RECORDS FOR THE TASK »

[Start of Attachment]

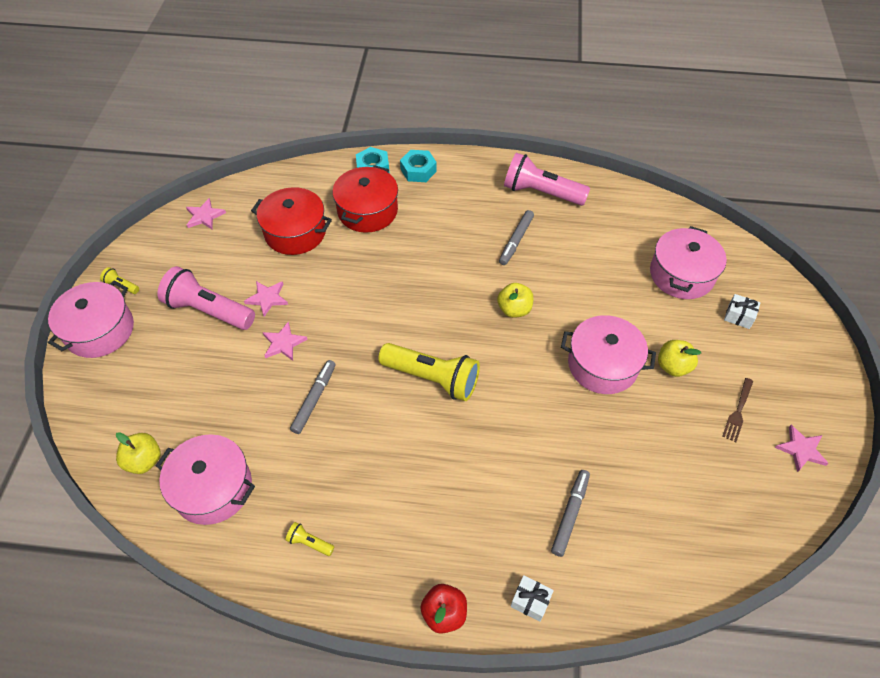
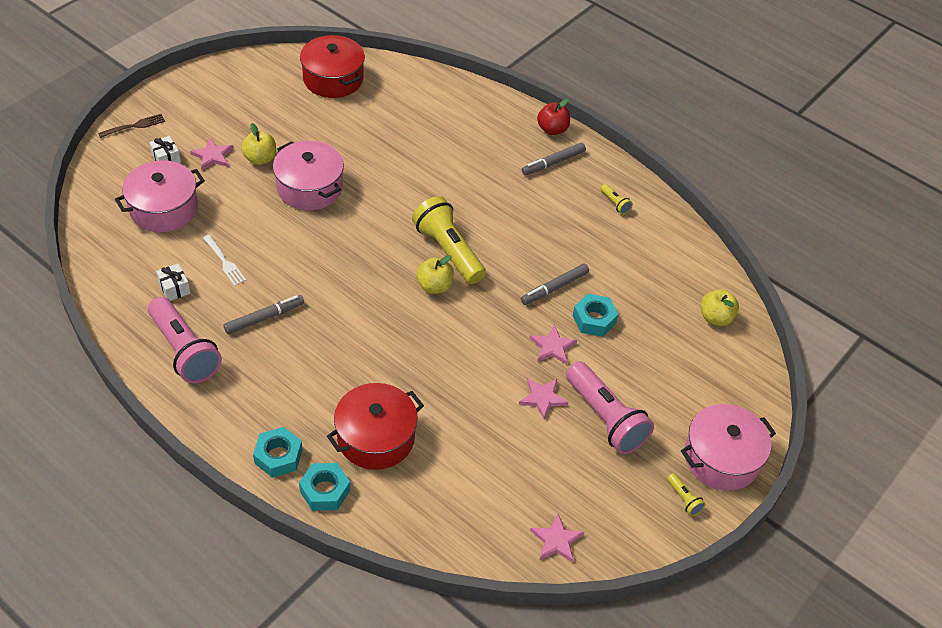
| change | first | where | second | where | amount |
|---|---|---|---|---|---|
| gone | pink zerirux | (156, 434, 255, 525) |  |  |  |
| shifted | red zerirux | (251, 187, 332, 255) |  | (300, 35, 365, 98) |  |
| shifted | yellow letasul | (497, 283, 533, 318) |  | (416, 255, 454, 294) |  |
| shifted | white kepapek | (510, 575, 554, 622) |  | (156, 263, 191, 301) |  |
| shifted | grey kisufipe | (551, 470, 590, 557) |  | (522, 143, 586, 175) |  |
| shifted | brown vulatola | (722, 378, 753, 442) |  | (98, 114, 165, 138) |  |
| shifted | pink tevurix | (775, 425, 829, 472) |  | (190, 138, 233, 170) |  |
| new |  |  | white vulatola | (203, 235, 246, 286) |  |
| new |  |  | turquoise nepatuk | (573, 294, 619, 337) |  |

[End of Attachment]
[Start of Attachment]

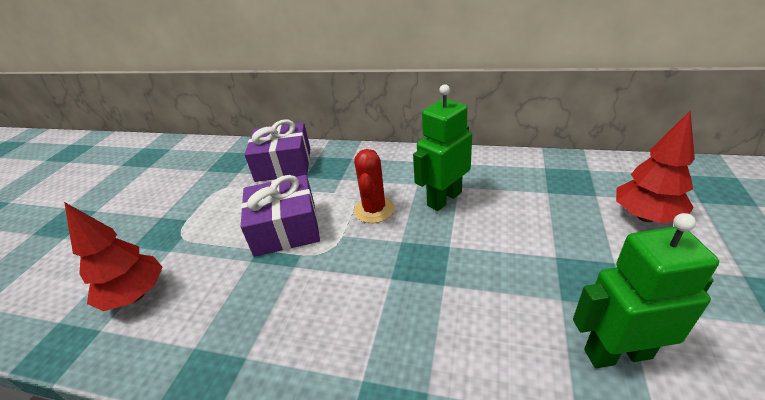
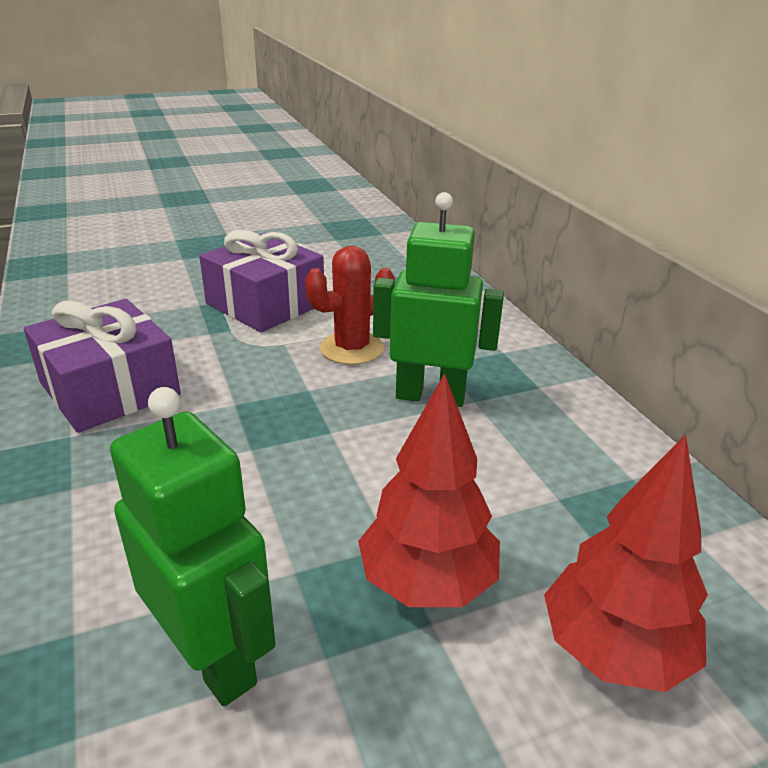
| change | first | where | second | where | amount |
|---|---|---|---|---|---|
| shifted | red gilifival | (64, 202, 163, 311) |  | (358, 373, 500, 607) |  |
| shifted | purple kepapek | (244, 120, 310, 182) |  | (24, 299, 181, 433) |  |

[End of Attachment]

TO DO » Copy out every line in the records where the word "kepapek" is found.

SOLUTION TO THIS EXERCISE »
| shifted | white kepapek | (510, 575, 554, 622) |  | (156, 263, 191, 301) |  |
| shifted | purple kepapek | (244, 120, 310, 182) |  | (24, 299, 181, 433) |  |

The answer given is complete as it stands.